*** Block opens ***

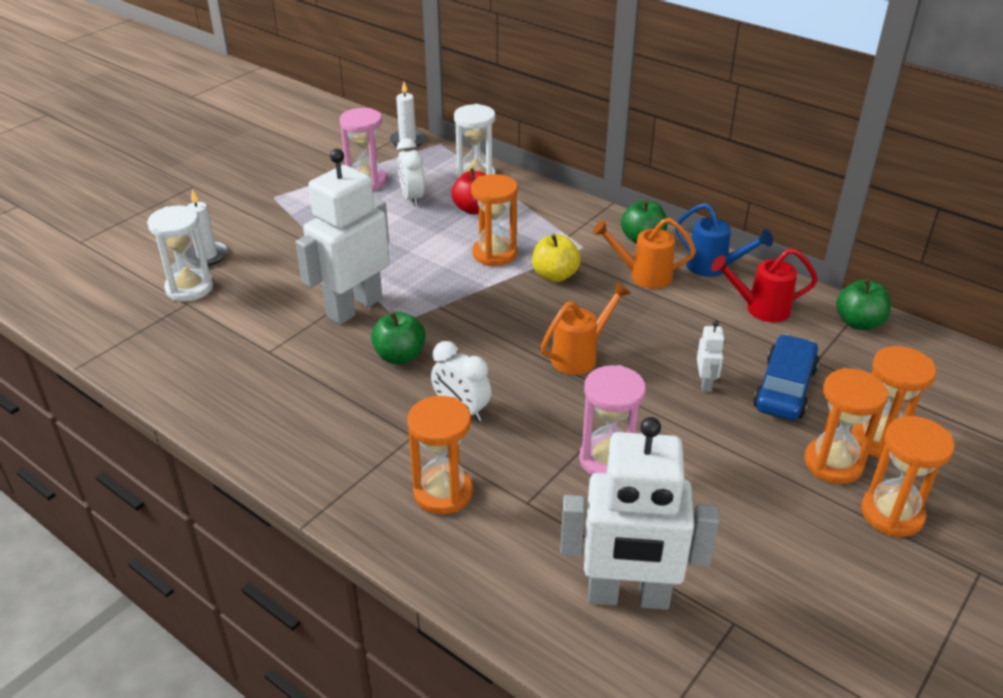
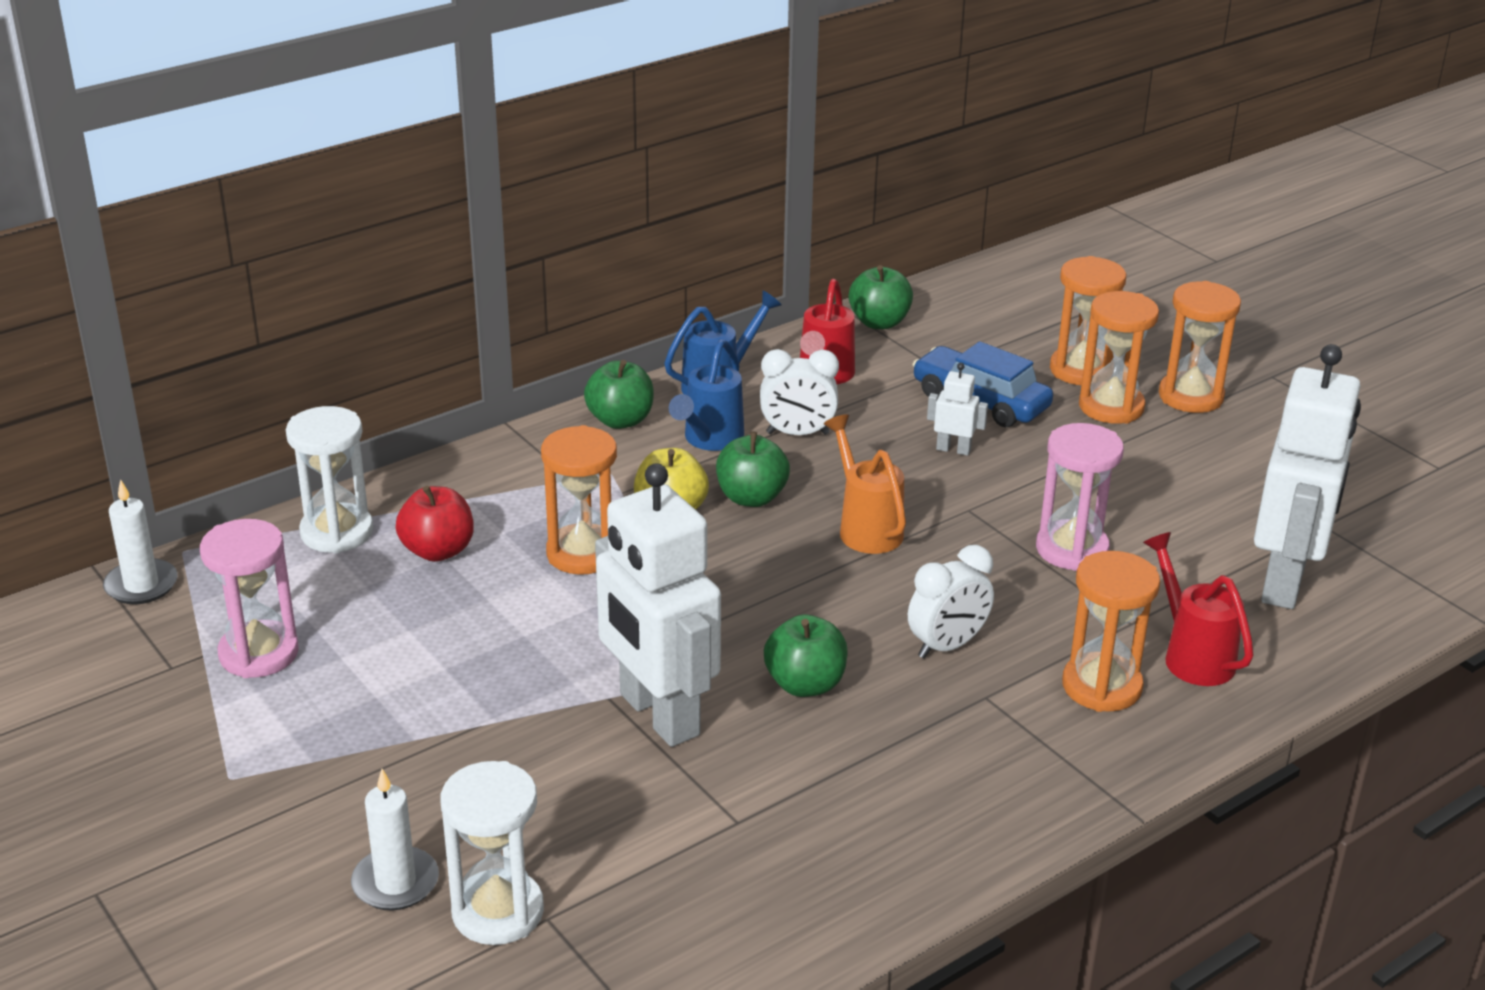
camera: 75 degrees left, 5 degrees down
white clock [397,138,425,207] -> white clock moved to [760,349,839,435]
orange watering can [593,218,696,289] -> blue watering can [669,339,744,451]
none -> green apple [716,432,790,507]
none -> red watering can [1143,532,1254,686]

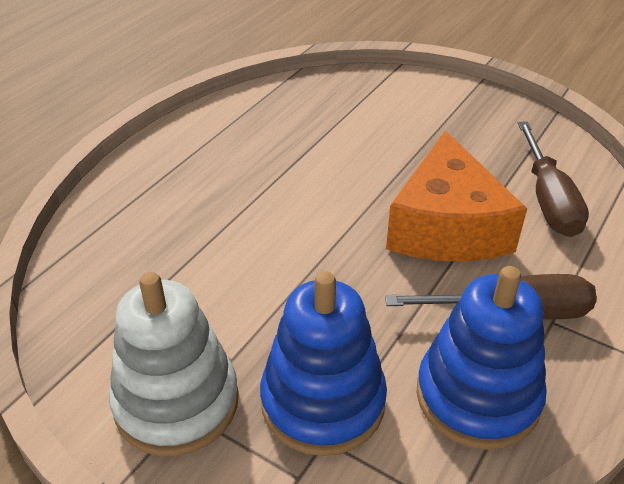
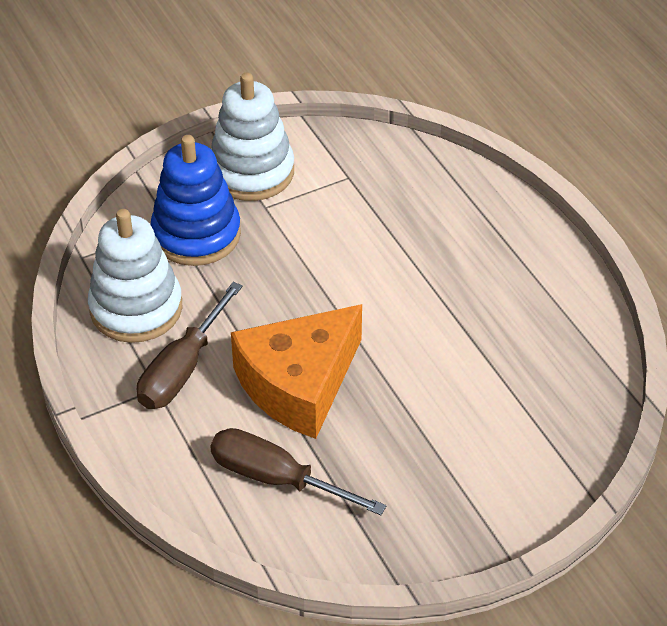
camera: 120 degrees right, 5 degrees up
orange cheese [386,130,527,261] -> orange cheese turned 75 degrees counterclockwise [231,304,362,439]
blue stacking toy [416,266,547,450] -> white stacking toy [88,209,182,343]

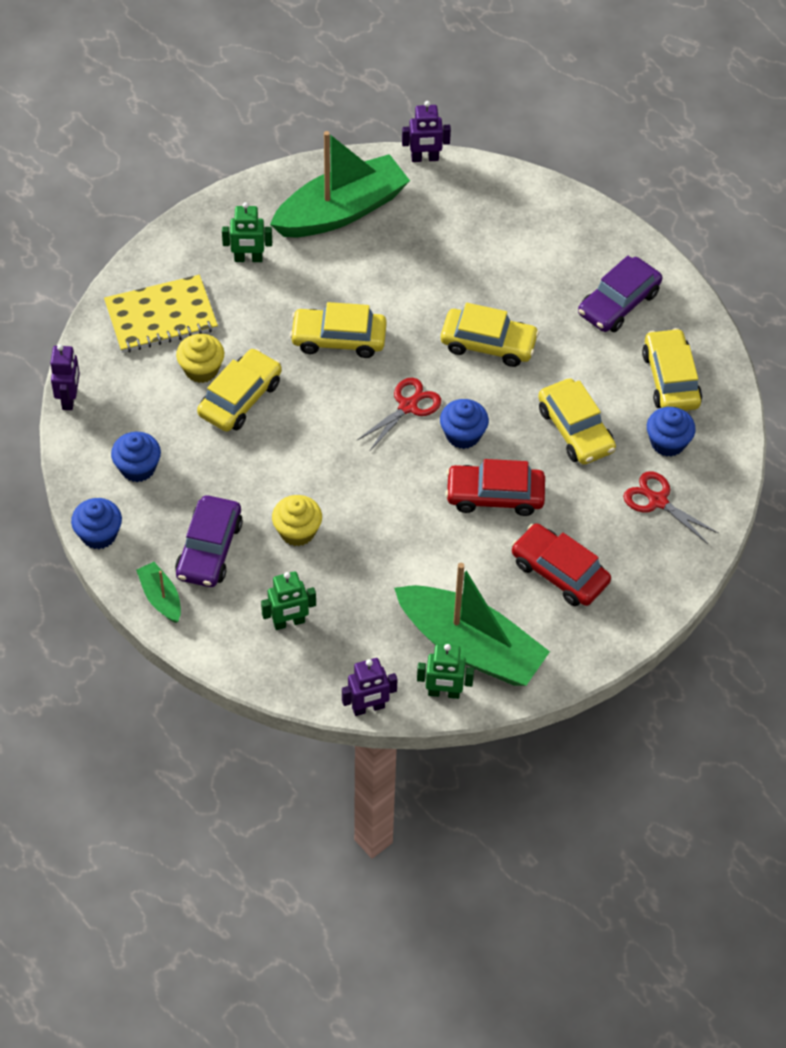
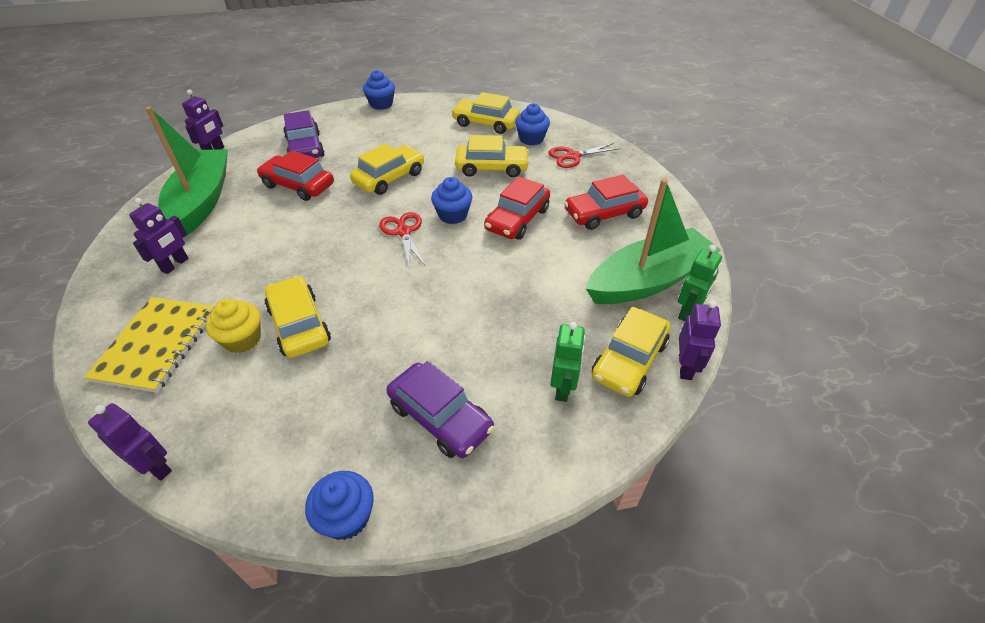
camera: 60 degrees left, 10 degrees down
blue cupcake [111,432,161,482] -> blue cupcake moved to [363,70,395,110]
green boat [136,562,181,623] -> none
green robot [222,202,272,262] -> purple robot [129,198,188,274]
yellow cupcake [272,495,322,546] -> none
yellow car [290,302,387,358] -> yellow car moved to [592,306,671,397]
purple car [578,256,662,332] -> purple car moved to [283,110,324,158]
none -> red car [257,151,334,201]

*** Block closes ***

# Description of the task:
The answer must be every line from the records above that contains "blue".

# Written response:
orange watering can [593,218,696,289] -> blue watering can [669,339,744,451]
blue stacking toy [416,266,547,450] -> white stacking toy [88,209,182,343]
blue cupcake [111,432,161,482] -> blue cupcake moved to [363,70,395,110]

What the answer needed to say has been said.